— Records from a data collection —
───
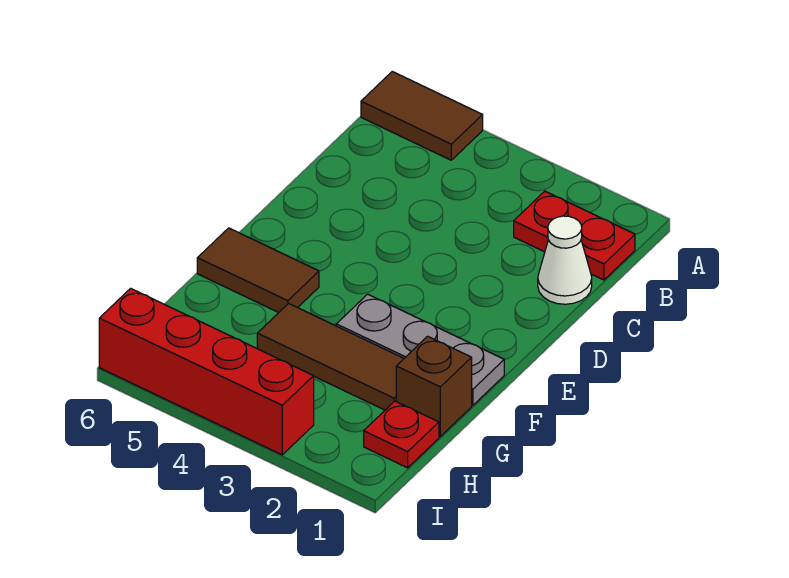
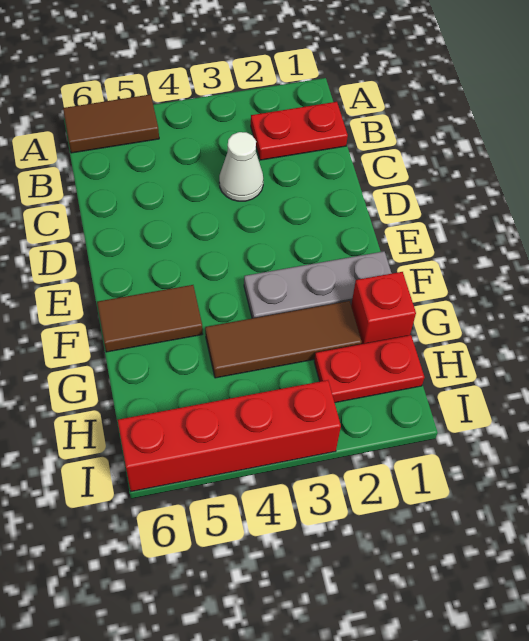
white cone C1 level 1 -> white cone C3 level 1
brown brick G1 level 1 -> red brick G1 level 1
red plate H1 level 1 -> red plate H1:H2 level 1

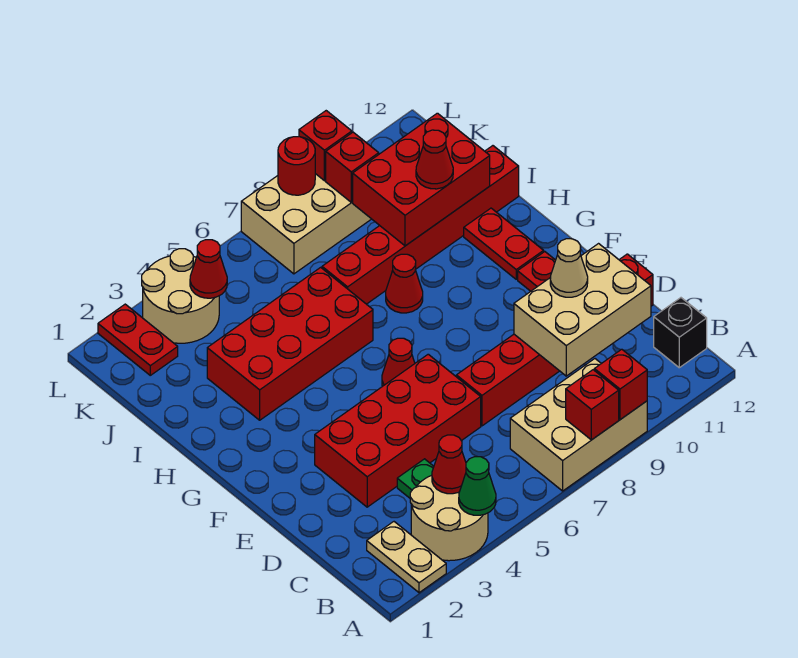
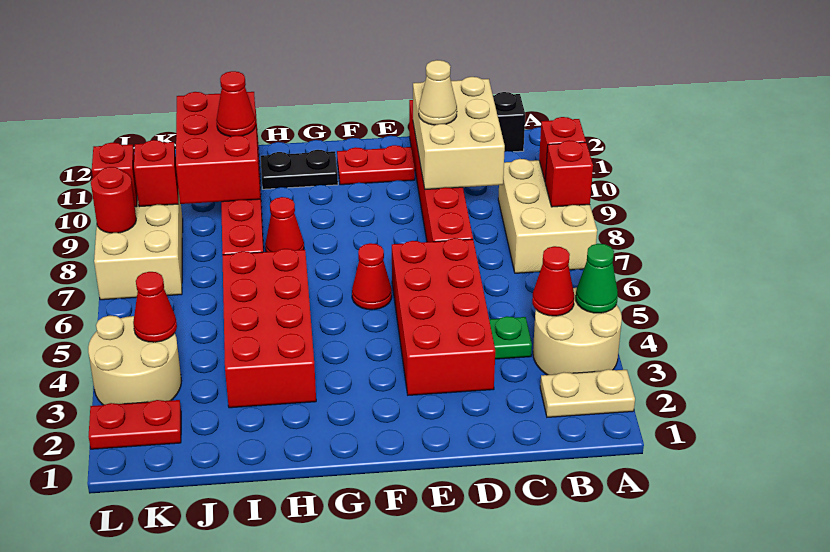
red plate G11:H11 level 1 -> black plate G11:H11 level 1

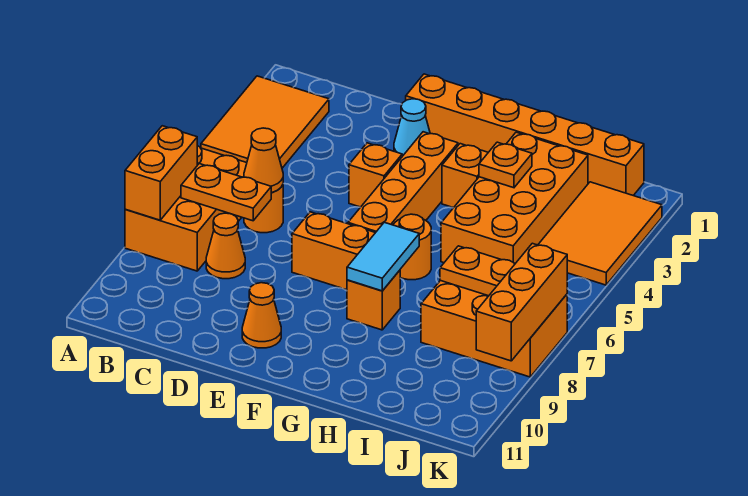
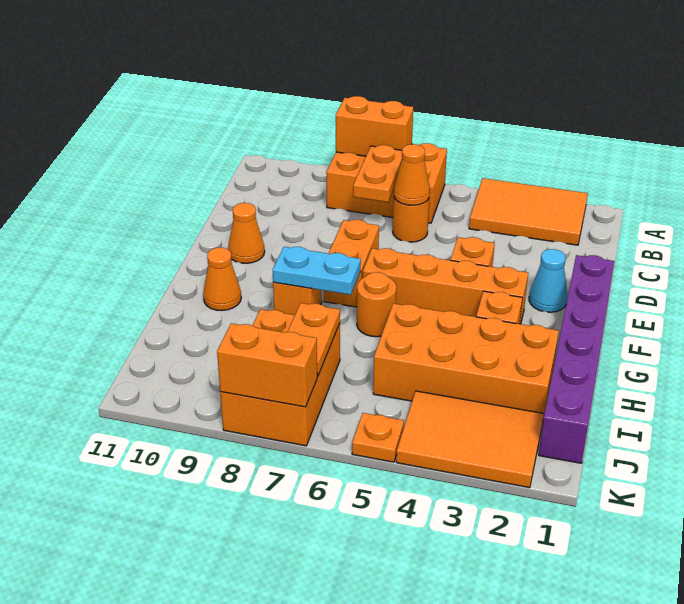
orange cone C8 level 1 -> orange cone G10 level 1
orange brick E1:J1 level 1 -> purple brick E1:J1 level 1
cyan tile G7:G8 level 2 -> cyan plate G7:G8 level 2
orange plate H3 level 2 -> orange plate K5 level 1
orange brick K7:K9 level 2 -> orange brick K7:K8 level 2

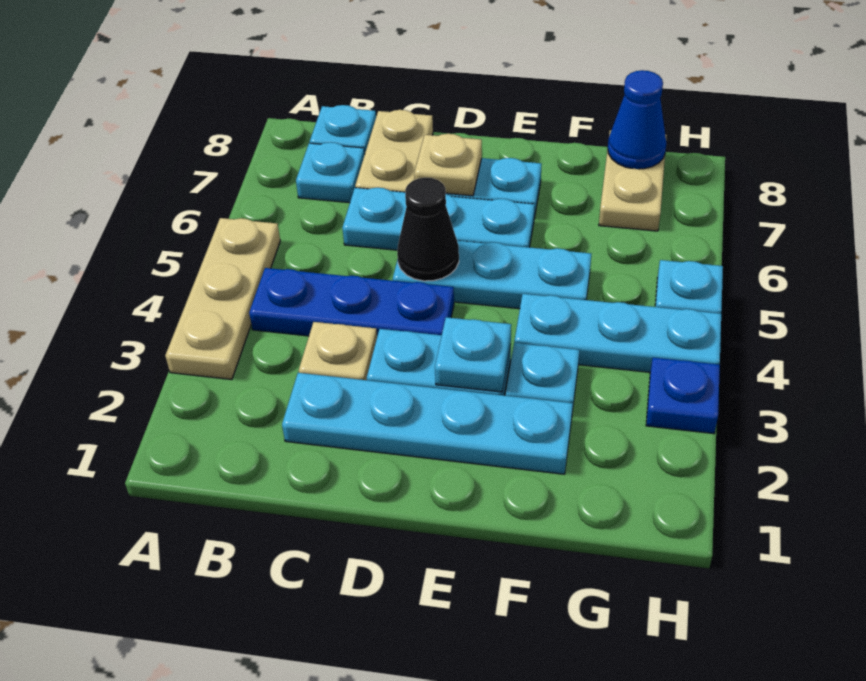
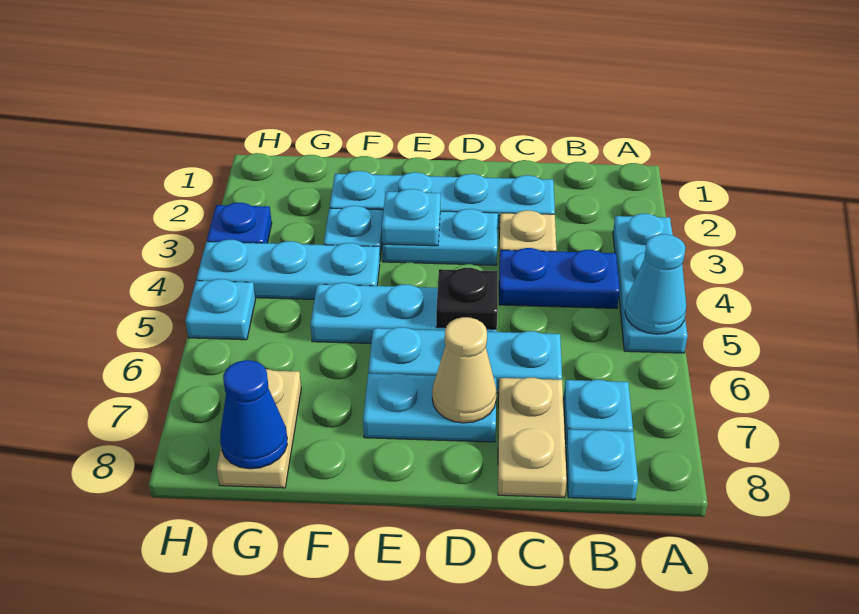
tan plate A3:A5 level 1 -> cyan plate A3:A5 level 1
none -> cyan cone A5 level 2
blue plate B4:D4 level 1 -> blue plate B4:C4 level 1
black cone D5 level 2 -> black plate D5 level 2
tan plate D7 level 2 -> tan cone D7 level 2

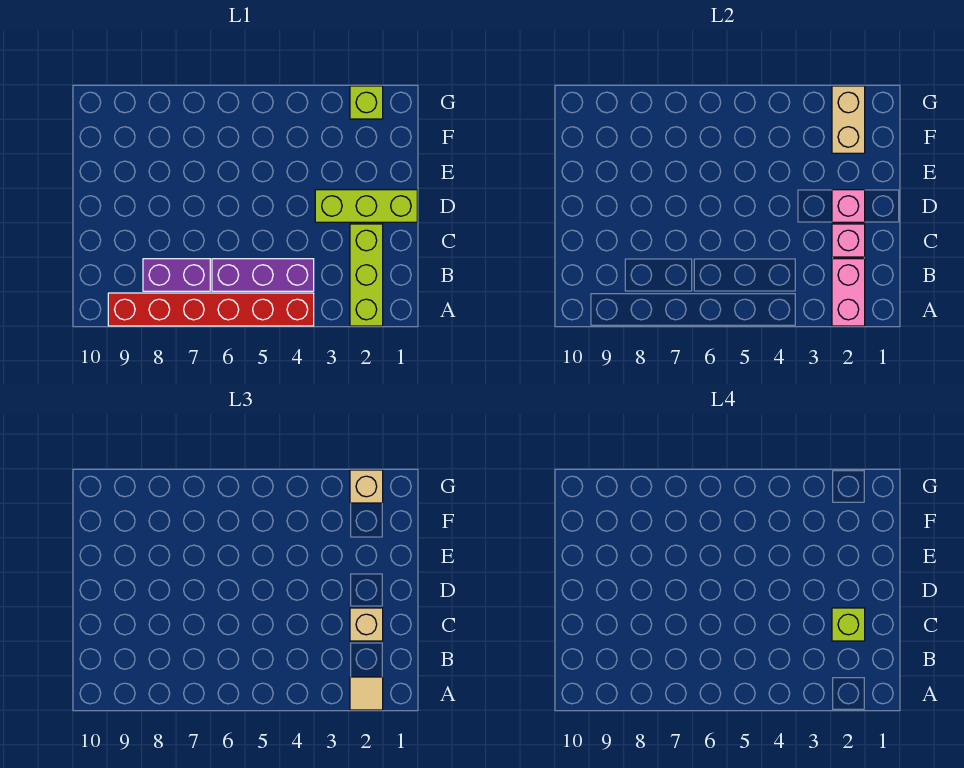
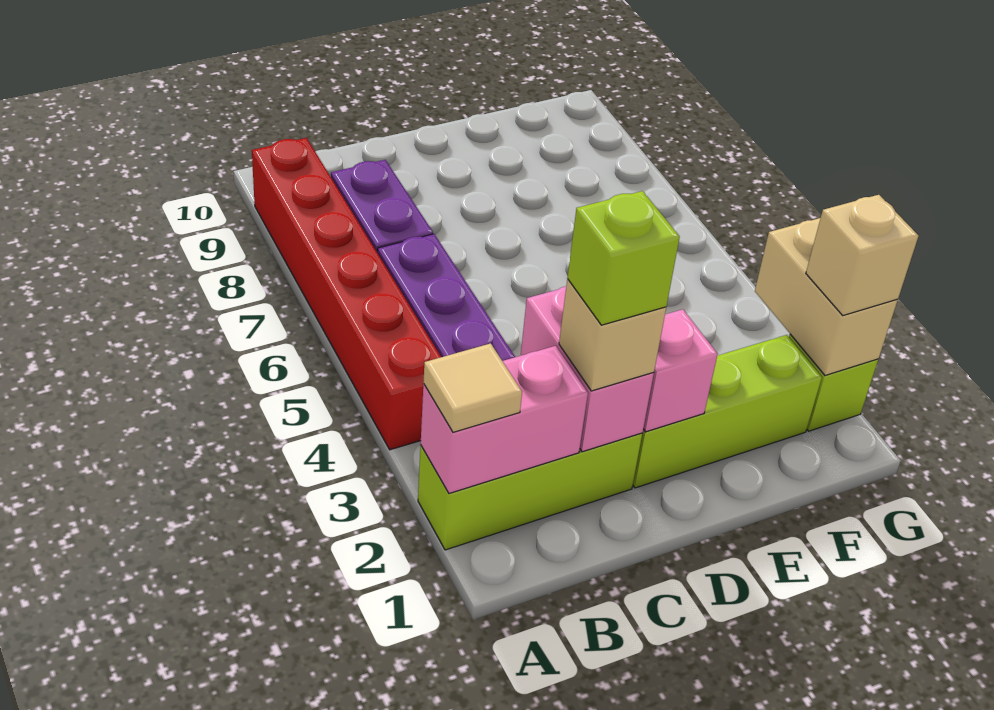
pink brick C2 level 2 -> pink brick C2:C3 level 2
lime brick D1:D3 level 1 -> lime brick D2:F2 level 1
tan brick F2:G2 level 2 -> tan brick G2:G3 level 2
───
Exact copy, pictures omitted: every line from the one holding "orange cone C8" through the last line of the data above, and nothing else.

— Task answer —
orange cone C8 level 1 -> orange cone G10 level 1
orange brick E1:J1 level 1 -> purple brick E1:J1 level 1
cyan tile G7:G8 level 2 -> cyan plate G7:G8 level 2
orange plate H3 level 2 -> orange plate K5 level 1
orange brick K7:K9 level 2 -> orange brick K7:K8 level 2

tan plate A3:A5 level 1 -> cyan plate A3:A5 level 1
none -> cyan cone A5 level 2
blue plate B4:D4 level 1 -> blue plate B4:C4 level 1
black cone D5 level 2 -> black plate D5 level 2
tan plate D7 level 2 -> tan cone D7 level 2

pink brick C2 level 2 -> pink brick C2:C3 level 2
lime brick D1:D3 level 1 -> lime brick D2:F2 level 1
tan brick F2:G2 level 2 -> tan brick G2:G3 level 2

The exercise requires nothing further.